- **What is being asked**
Transcribe the data. Leave out nothing.

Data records
+-------+
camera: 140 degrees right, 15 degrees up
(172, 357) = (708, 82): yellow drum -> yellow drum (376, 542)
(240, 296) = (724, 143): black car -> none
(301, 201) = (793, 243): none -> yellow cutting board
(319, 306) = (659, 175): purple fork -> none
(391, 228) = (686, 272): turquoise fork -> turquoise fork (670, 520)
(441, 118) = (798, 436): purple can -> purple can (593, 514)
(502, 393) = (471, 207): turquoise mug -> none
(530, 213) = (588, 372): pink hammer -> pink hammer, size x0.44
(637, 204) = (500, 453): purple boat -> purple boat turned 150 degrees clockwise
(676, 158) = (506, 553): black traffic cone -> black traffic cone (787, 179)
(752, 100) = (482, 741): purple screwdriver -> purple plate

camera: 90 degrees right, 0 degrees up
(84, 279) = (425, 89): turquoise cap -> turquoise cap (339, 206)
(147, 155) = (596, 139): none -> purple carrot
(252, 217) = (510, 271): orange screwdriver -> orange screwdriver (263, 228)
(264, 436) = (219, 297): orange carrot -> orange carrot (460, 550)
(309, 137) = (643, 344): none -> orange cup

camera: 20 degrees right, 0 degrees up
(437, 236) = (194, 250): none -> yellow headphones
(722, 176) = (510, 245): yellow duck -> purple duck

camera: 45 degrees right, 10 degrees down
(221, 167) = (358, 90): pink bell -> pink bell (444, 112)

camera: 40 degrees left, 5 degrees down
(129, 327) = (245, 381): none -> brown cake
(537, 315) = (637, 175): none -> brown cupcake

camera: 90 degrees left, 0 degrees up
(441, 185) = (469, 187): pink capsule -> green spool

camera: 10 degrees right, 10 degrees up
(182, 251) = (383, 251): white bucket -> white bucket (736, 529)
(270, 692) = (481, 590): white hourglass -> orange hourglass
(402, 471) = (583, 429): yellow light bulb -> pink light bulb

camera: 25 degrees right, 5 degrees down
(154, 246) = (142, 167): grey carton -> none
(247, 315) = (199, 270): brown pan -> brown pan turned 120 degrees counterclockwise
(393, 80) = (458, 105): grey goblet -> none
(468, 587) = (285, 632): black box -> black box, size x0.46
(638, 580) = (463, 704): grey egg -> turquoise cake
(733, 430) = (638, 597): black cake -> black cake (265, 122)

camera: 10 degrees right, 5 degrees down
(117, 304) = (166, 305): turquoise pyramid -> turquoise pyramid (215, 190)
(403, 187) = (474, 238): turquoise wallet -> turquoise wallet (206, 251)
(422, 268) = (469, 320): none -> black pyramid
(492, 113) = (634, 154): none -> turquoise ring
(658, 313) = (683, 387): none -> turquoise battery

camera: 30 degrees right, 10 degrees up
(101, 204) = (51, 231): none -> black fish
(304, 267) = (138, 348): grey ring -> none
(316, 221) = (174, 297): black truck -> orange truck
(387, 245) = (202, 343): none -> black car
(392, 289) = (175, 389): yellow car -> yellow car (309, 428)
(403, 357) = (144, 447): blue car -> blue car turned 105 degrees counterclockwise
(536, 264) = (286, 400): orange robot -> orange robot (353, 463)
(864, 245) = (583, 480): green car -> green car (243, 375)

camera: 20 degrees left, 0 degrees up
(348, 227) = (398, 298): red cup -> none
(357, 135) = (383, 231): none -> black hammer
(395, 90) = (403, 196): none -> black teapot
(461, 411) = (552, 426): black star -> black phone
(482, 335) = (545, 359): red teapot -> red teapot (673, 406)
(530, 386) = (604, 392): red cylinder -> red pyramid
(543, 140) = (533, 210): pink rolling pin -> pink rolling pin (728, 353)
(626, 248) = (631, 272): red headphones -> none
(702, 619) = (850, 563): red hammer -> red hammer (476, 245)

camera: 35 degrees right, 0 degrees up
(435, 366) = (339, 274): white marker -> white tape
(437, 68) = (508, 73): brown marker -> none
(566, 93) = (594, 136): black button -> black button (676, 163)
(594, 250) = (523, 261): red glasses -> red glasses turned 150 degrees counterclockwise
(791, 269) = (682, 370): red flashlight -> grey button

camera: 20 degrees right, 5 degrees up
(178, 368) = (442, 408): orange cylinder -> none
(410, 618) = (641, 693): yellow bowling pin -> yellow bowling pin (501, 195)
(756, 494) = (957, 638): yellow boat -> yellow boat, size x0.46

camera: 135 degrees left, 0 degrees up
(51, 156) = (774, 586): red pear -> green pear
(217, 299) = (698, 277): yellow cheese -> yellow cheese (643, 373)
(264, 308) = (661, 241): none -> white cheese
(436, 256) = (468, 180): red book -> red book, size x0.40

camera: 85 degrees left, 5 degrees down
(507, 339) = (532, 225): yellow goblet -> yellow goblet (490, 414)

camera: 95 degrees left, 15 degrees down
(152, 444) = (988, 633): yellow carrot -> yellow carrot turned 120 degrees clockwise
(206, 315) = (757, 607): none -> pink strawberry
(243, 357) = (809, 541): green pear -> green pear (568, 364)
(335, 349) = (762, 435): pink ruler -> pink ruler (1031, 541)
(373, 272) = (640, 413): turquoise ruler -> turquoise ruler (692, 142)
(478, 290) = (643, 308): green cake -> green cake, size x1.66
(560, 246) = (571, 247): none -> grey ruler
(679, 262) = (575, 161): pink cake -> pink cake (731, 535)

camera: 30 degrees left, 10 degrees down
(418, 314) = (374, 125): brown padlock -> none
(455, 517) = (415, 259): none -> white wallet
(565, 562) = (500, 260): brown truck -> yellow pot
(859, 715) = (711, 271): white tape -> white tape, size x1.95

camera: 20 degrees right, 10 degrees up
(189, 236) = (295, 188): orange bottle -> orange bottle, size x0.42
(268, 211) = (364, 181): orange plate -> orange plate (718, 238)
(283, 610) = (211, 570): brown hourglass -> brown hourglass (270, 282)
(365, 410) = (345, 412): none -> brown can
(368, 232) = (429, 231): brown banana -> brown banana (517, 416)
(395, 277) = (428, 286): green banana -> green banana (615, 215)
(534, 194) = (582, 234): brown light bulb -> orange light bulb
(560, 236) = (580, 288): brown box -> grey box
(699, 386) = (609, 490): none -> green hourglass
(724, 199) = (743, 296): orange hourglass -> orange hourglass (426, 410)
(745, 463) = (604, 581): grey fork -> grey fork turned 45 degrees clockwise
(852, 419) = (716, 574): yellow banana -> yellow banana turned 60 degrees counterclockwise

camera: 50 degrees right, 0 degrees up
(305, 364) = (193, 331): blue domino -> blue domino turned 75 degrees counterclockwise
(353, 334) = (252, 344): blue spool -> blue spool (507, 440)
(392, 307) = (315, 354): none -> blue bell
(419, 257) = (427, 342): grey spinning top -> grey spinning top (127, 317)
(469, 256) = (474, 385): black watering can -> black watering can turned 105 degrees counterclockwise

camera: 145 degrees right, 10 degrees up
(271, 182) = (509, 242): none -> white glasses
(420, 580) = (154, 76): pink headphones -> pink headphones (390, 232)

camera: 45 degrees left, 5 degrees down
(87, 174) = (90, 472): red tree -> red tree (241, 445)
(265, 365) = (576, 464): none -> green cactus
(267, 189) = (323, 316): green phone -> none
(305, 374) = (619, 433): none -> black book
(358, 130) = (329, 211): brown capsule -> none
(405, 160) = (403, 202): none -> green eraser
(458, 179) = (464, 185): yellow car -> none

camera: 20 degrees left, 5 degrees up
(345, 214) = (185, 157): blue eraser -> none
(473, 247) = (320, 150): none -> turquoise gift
+-------+
- **The completed task**
camera: 140 degrees right, 15 degrees up
(172, 357) = (708, 82): yellow drum -> yellow drum (376, 542)
(240, 296) = (724, 143): black car -> none
(301, 201) = (793, 243): none -> yellow cutting board
(319, 306) = (659, 175): purple fork -> none
(391, 228) = (686, 272): turquoise fork -> turquoise fork (670, 520)
(441, 118) = (798, 436): purple can -> purple can (593, 514)
(502, 393) = (471, 207): turquoise mug -> none
(530, 213) = (588, 372): pink hammer -> pink hammer, size x0.44
(637, 204) = (500, 453): purple boat -> purple boat turned 150 degrees clockwise
(676, 158) = (506, 553): black traffic cone -> black traffic cone (787, 179)
(752, 100) = (482, 741): purple screwdriver -> purple plate

camera: 90 degrees right, 0 degrees up
(84, 279) = (425, 89): turquoise cap -> turquoise cap (339, 206)
(147, 155) = (596, 139): none -> purple carrot
(252, 217) = (510, 271): orange screwdriver -> orange screwdriver (263, 228)
(264, 436) = (219, 297): orange carrot -> orange carrot (460, 550)
(309, 137) = (643, 344): none -> orange cup

camera: 20 degrees right, 0 degrees up
(437, 236) = (194, 250): none -> yellow headphones
(722, 176) = (510, 245): yellow duck -> purple duck

camera: 45 degrees right, 10 degrees down
(221, 167) = (358, 90): pink bell -> pink bell (444, 112)

camera: 40 degrees left, 5 degrees down
(129, 327) = (245, 381): none -> brown cake
(537, 315) = (637, 175): none -> brown cupcake

camera: 90 degrees left, 0 degrees up
(441, 185) = (469, 187): pink capsule -> green spool

camera: 10 degrees right, 10 degrees up
(182, 251) = (383, 251): white bucket -> white bucket (736, 529)
(270, 692) = (481, 590): white hourglass -> orange hourglass
(402, 471) = (583, 429): yellow light bulb -> pink light bulb

camera: 25 degrees right, 5 degrees down
(154, 246) = (142, 167): grey carton -> none
(247, 315) = (199, 270): brown pan -> brown pan turned 120 degrees counterclockwise
(393, 80) = (458, 105): grey goblet -> none
(468, 587) = (285, 632): black box -> black box, size x0.46
(638, 580) = (463, 704): grey egg -> turquoise cake
(733, 430) = (638, 597): black cake -> black cake (265, 122)

camera: 10 degrees right, 5 degrees down
(117, 304) = (166, 305): turquoise pyramid -> turquoise pyramid (215, 190)
(403, 187) = (474, 238): turquoise wallet -> turquoise wallet (206, 251)
(422, 268) = (469, 320): none -> black pyramid
(492, 113) = (634, 154): none -> turquoise ring
(658, 313) = (683, 387): none -> turquoise battery

camera: 30 degrees right, 10 degrees up
(101, 204) = (51, 231): none -> black fish
(304, 267) = (138, 348): grey ring -> none
(316, 221) = (174, 297): black truck -> orange truck
(387, 245) = (202, 343): none -> black car
(392, 289) = (175, 389): yellow car -> yellow car (309, 428)
(403, 357) = (144, 447): blue car -> blue car turned 105 degrees counterclockwise
(536, 264) = (286, 400): orange robot -> orange robot (353, 463)
(864, 245) = (583, 480): green car -> green car (243, 375)

camera: 20 degrees left, 0 degrees up
(348, 227) = (398, 298): red cup -> none
(357, 135) = (383, 231): none -> black hammer
(395, 90) = (403, 196): none -> black teapot
(461, 411) = (552, 426): black star -> black phone
(482, 335) = (545, 359): red teapot -> red teapot (673, 406)
(530, 386) = (604, 392): red cylinder -> red pyramid
(543, 140) = (533, 210): pink rolling pin -> pink rolling pin (728, 353)
(626, 248) = (631, 272): red headphones -> none
(702, 619) = (850, 563): red hammer -> red hammer (476, 245)

camera: 35 degrees right, 0 degrees up
(435, 366) = (339, 274): white marker -> white tape
(437, 68) = (508, 73): brown marker -> none
(566, 93) = (594, 136): black button -> black button (676, 163)
(594, 250) = (523, 261): red glasses -> red glasses turned 150 degrees counterclockwise
(791, 269) = (682, 370): red flashlight -> grey button

camera: 20 degrees right, 5 degrees up
(178, 368) = (442, 408): orange cylinder -> none
(410, 618) = (641, 693): yellow bowling pin -> yellow bowling pin (501, 195)
(756, 494) = (957, 638): yellow boat -> yellow boat, size x0.46

camera: 135 degrees left, 0 degrees up
(51, 156) = (774, 586): red pear -> green pear
(217, 299) = (698, 277): yellow cheese -> yellow cheese (643, 373)
(264, 308) = (661, 241): none -> white cheese
(436, 256) = (468, 180): red book -> red book, size x0.40

camera: 85 degrees left, 5 degrees down
(507, 339) = (532, 225): yellow goblet -> yellow goblet (490, 414)

camera: 95 degrees left, 15 degrees down
(152, 444) = (988, 633): yellow carrot -> yellow carrot turned 120 degrees clockwise
(206, 315) = (757, 607): none -> pink strawberry
(243, 357) = (809, 541): green pear -> green pear (568, 364)
(335, 349) = (762, 435): pink ruler -> pink ruler (1031, 541)
(373, 272) = (640, 413): turquoise ruler -> turquoise ruler (692, 142)
(478, 290) = (643, 308): green cake -> green cake, size x1.66
(560, 246) = (571, 247): none -> grey ruler
(679, 262) = (575, 161): pink cake -> pink cake (731, 535)

camera: 30 degrees left, 10 degrees down
(418, 314) = (374, 125): brown padlock -> none
(455, 517) = (415, 259): none -> white wallet
(565, 562) = (500, 260): brown truck -> yellow pot
(859, 715) = (711, 271): white tape -> white tape, size x1.95

camera: 20 degrees right, 10 degrees up
(189, 236) = (295, 188): orange bottle -> orange bottle, size x0.42
(268, 211) = (364, 181): orange plate -> orange plate (718, 238)
(283, 610) = (211, 570): brown hourglass -> brown hourglass (270, 282)
(365, 410) = (345, 412): none -> brown can
(368, 232) = (429, 231): brown banana -> brown banana (517, 416)
(395, 277) = (428, 286): green banana -> green banana (615, 215)
(534, 194) = (582, 234): brown light bulb -> orange light bulb
(560, 236) = (580, 288): brown box -> grey box
(699, 386) = (609, 490): none -> green hourglass
(724, 199) = (743, 296): orange hourglass -> orange hourglass (426, 410)
(745, 463) = (604, 581): grey fork -> grey fork turned 45 degrees clockwise
(852, 419) = (716, 574): yellow banana -> yellow banana turned 60 degrees counterclockwise

camera: 50 degrees right, 0 degrees up
(305, 364) = (193, 331): blue domino -> blue domino turned 75 degrees counterclockwise
(353, 334) = (252, 344): blue spool -> blue spool (507, 440)
(392, 307) = (315, 354): none -> blue bell
(419, 257) = (427, 342): grey spinning top -> grey spinning top (127, 317)
(469, 256) = (474, 385): black watering can -> black watering can turned 105 degrees counterclockwise

camera: 145 degrees right, 10 degrees up
(271, 182) = (509, 242): none -> white glasses
(420, 580) = (154, 76): pink headphones -> pink headphones (390, 232)

camera: 45 degrees left, 5 degrees down
(87, 174) = (90, 472): red tree -> red tree (241, 445)
(265, 365) = (576, 464): none -> green cactus
(267, 189) = (323, 316): green phone -> none
(305, 374) = (619, 433): none -> black book
(358, 130) = (329, 211): brown capsule -> none
(405, 160) = (403, 202): none -> green eraser
(458, 179) = (464, 185): yellow car -> none

camera: 20 degrees left, 5 degrees up
(345, 214) = (185, 157): blue eraser -> none
(473, 247) = (320, 150): none -> turquoise gift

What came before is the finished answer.